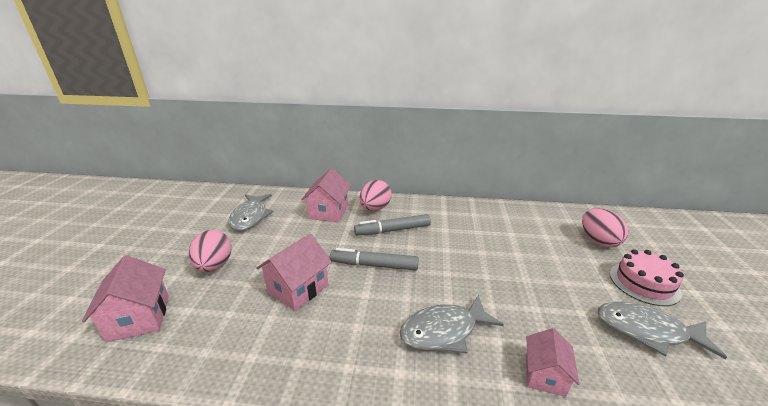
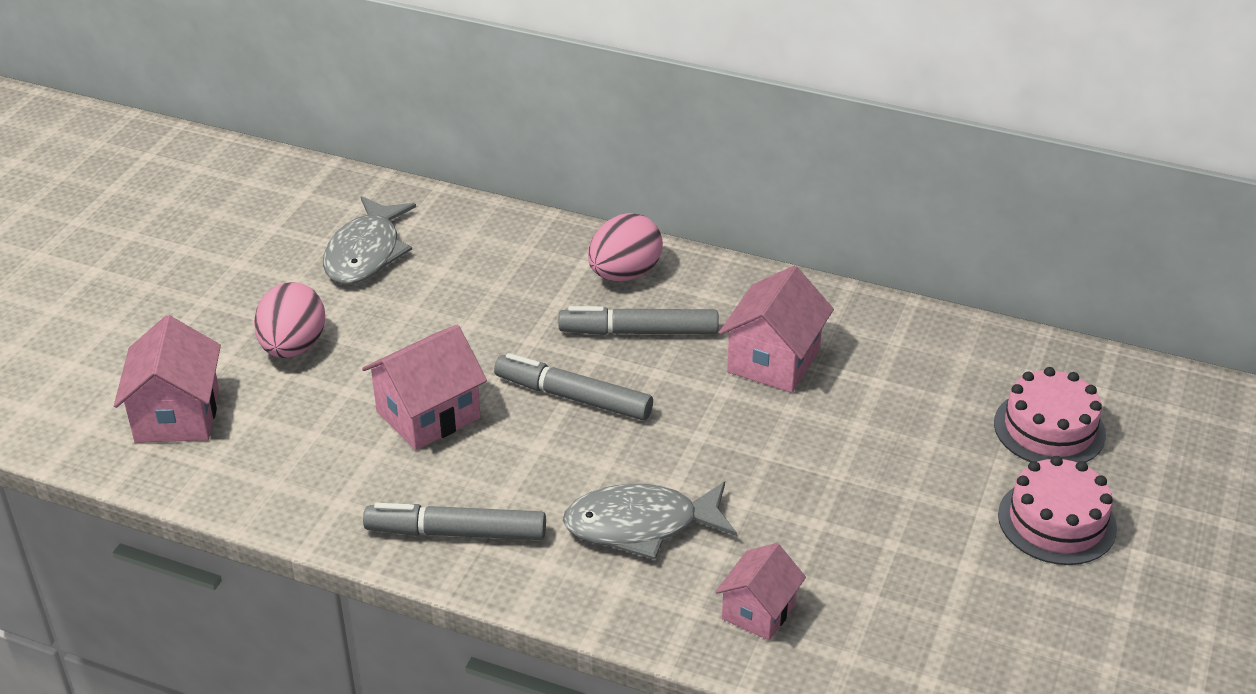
camera: 15 degrees right, 10 degrees up
(328, 212) = (525, 266): pink house -> pink house (773, 360)
(334, 361) = (456, 532): none -> grey marker
(598, 241) = (1049, 428): pink egg -> pink cake
(647, 331) = (979, 591): grey fish -> none

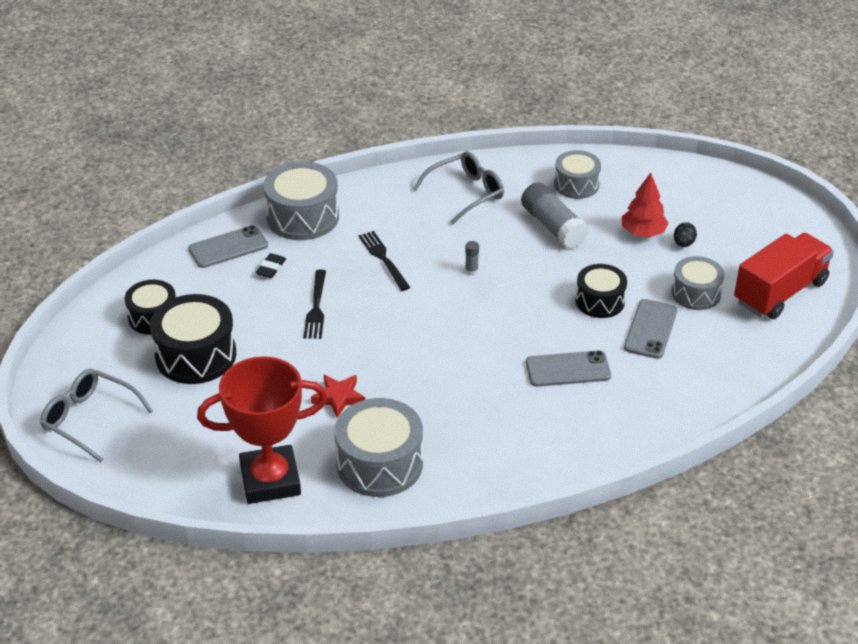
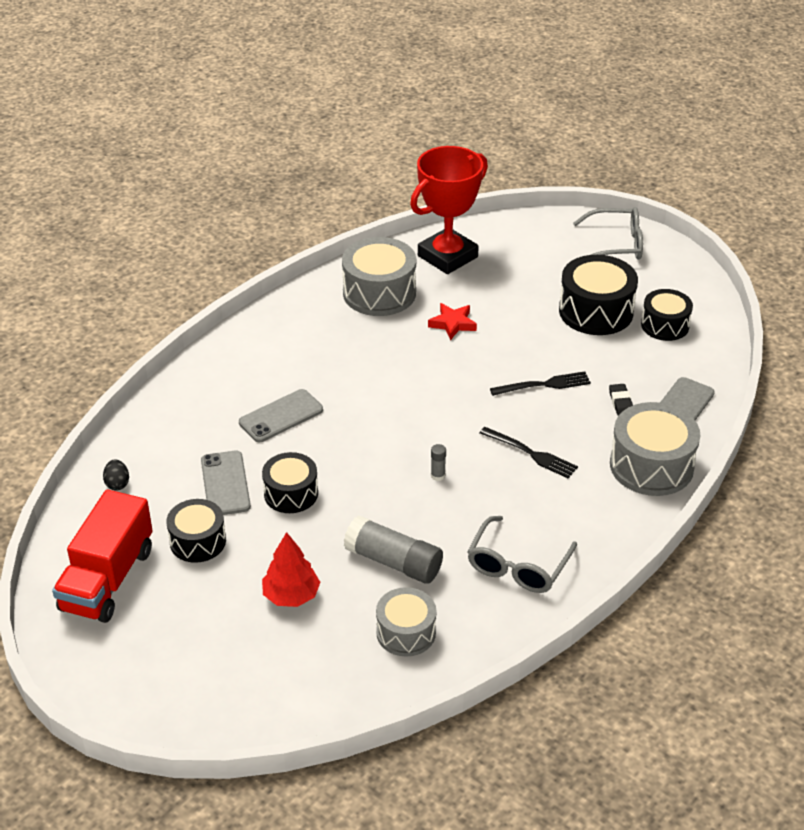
camera: 150 degrees right, 0 degrees up
(316, 307) = (544, 385): black fork -> black fork turned 105 degrees clockwise
(683, 244) = (239, 599): black egg -> black egg (117, 484)
(696, 293) = (198, 541): grey drum -> black drum

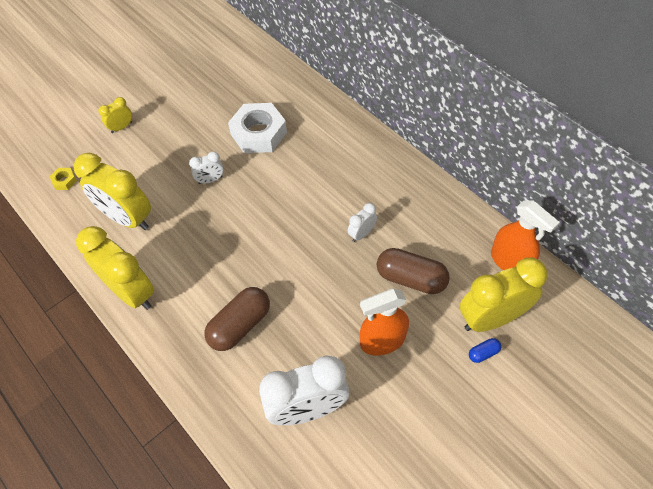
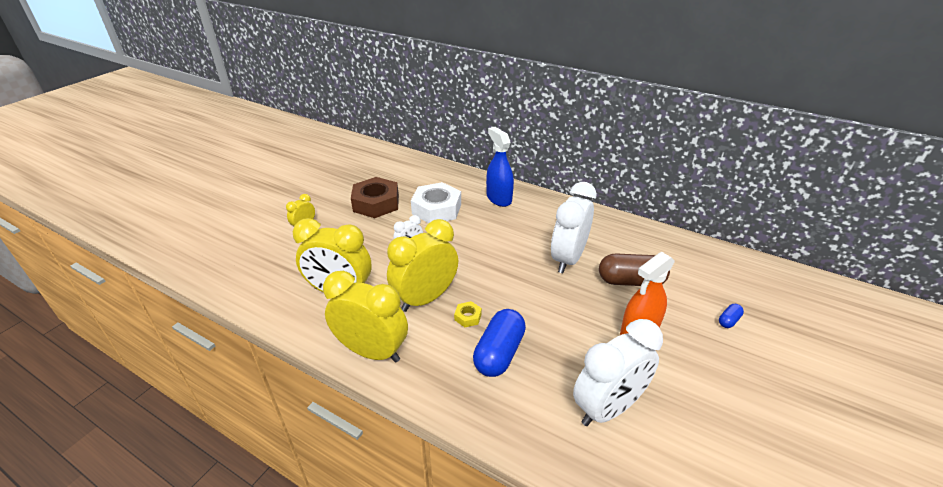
camera: 20 degrees left, 20 degrees down
(64, 181) = (260, 276): yellow nut -> yellow nut (468, 317)
(201, 111) = (376, 203): none -> brown nut
(240, 325) = (499, 353): brown capsule -> blue capsule
(330, 133) = (499, 198): none -> blue spray bottle
(361, 234) = (568, 259): white clock -> white clock, size x2.13
(491, 318) = (715, 294): yellow clock -> yellow clock (425, 298)
(510, 261) = (700, 253): orange spray bottle -> none

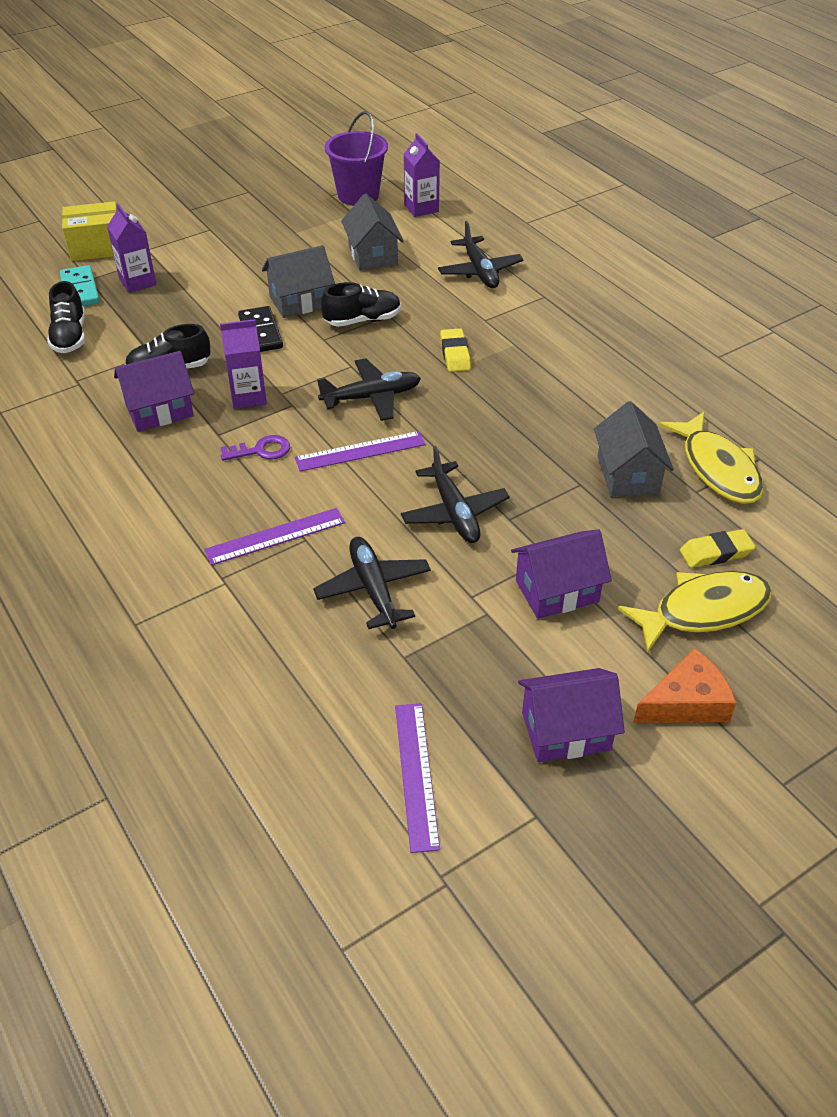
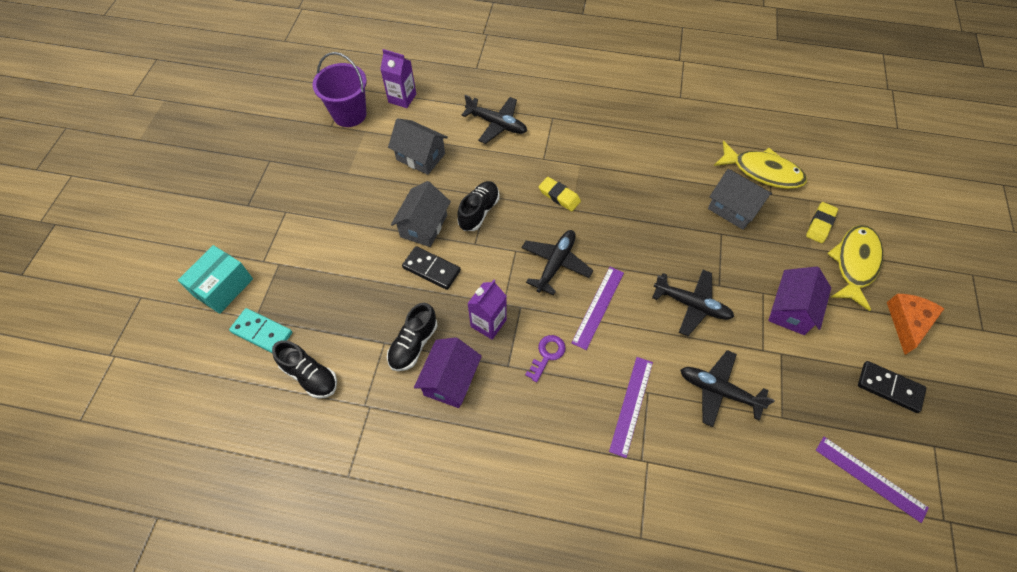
camera: 45 degrees left, 15 degrees up
(97, 247) = (223, 287): yellow box -> turquoise box
(137, 282) = (295, 293): purple carton -> none
(566, 731) = (889, 387): purple house -> black domino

----

Instructions to follow: Reproduce all lines from the records above that include the word "degrees".

Result of this exercise:
camera: 15 degrees right, 10 degrees up
camera: 150 degrees right, 0 degrees up
(316, 307) = (544, 385): black fork -> black fork turned 105 degrees clockwise
camera: 20 degrees left, 20 degrees down
camera: 45 degrees left, 15 degrees up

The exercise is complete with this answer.